→ **What the task asks**:
An exact copy of every record, without the pictures, is what should come back.

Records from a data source
- Opening Delimiter -

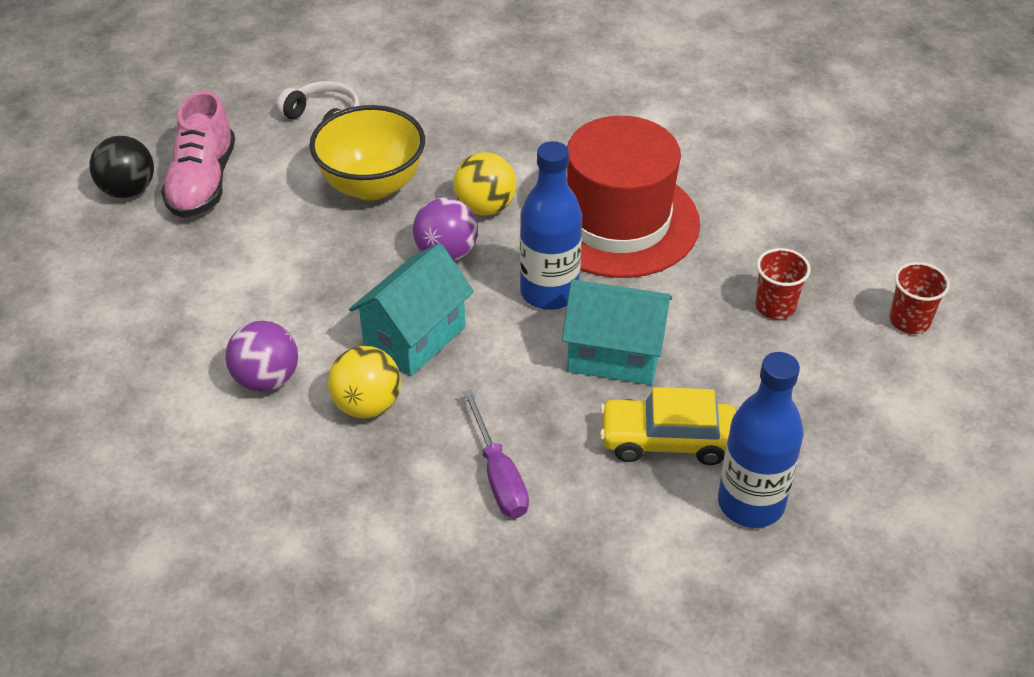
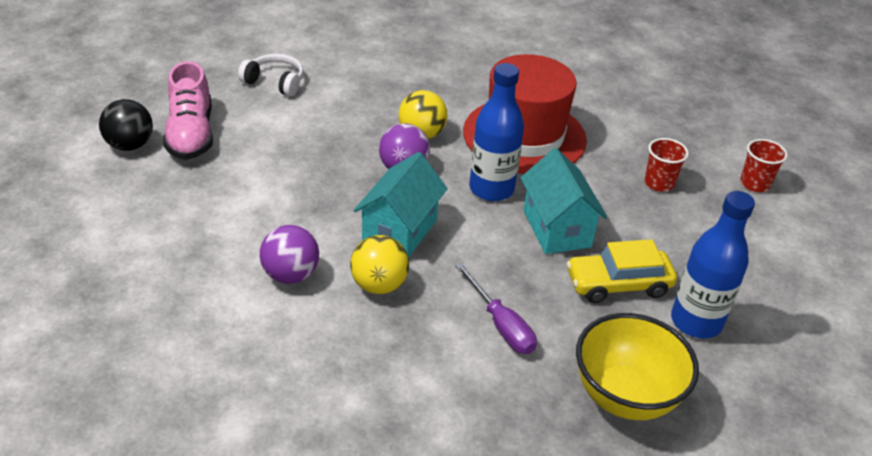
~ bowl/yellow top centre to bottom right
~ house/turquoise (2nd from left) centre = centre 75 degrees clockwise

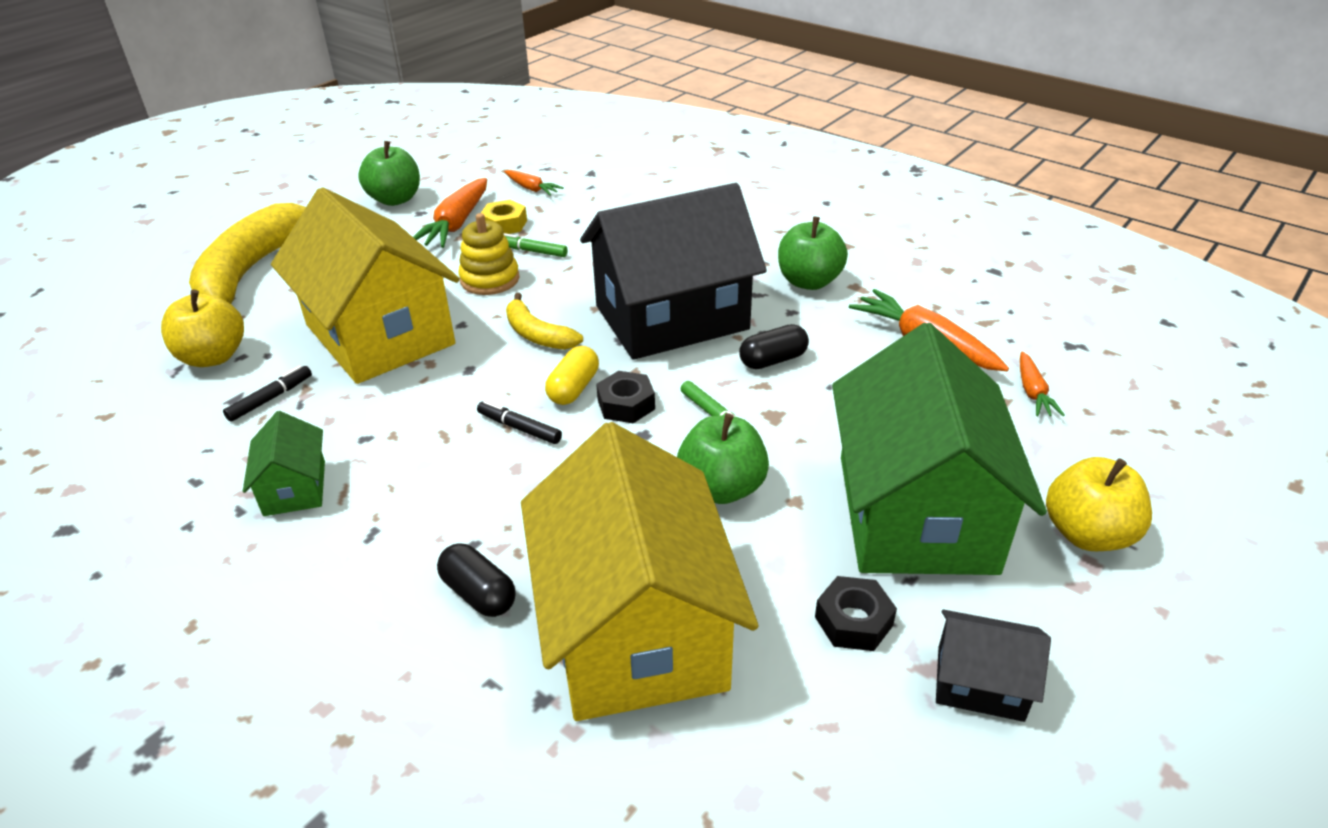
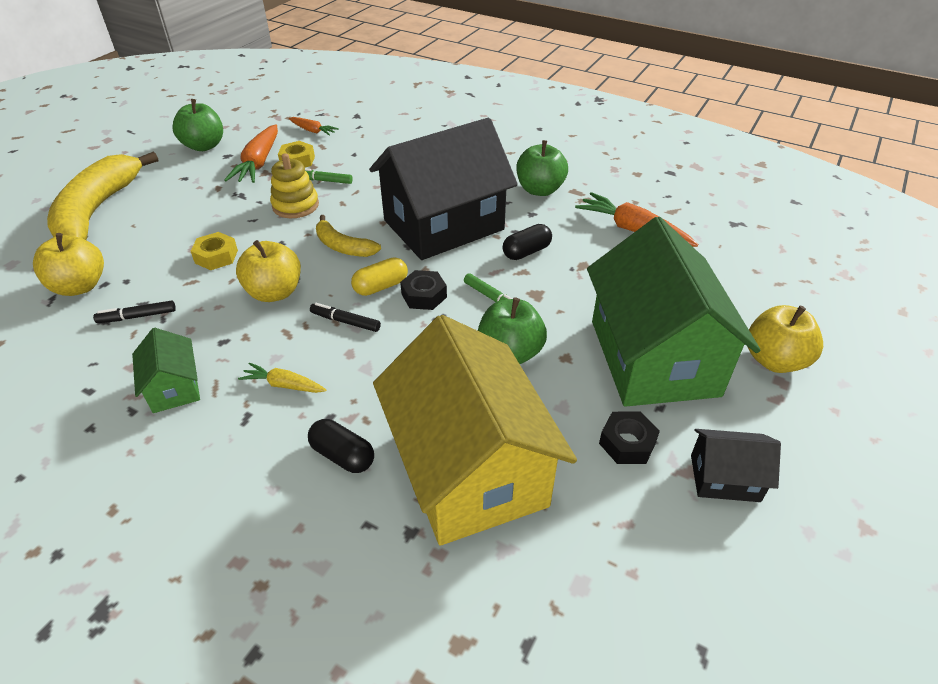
~ marker/black (1st from left) middle left = middle left 135 degrees counterclockwise
~ house/yellow (1st from left) middle left to nut/yellow (1st from left) middle left
~ capsule/yellow centre = centre 45 degrees clockwise
- carrot/orange (4th from left) middle right
+ apple/yellow (2nd from left) middle left
+ carrot/yellow middle left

- Closing Delimiter -

→ **Your solution**:
~ bowl/yellow top centre to bottom right
~ house/turquoise (2nd from left) centre = centre 75 degrees clockwise

~ marker/black (1st from left) middle left = middle left 135 degrees counterclockwise
~ house/yellow (1st from left) middle left to nut/yellow (1st from left) middle left
~ capsule/yellow centre = centre 45 degrees clockwise
- carrot/orange (4th from left) middle right
+ apple/yellow (2nd from left) middle left
+ carrot/yellow middle left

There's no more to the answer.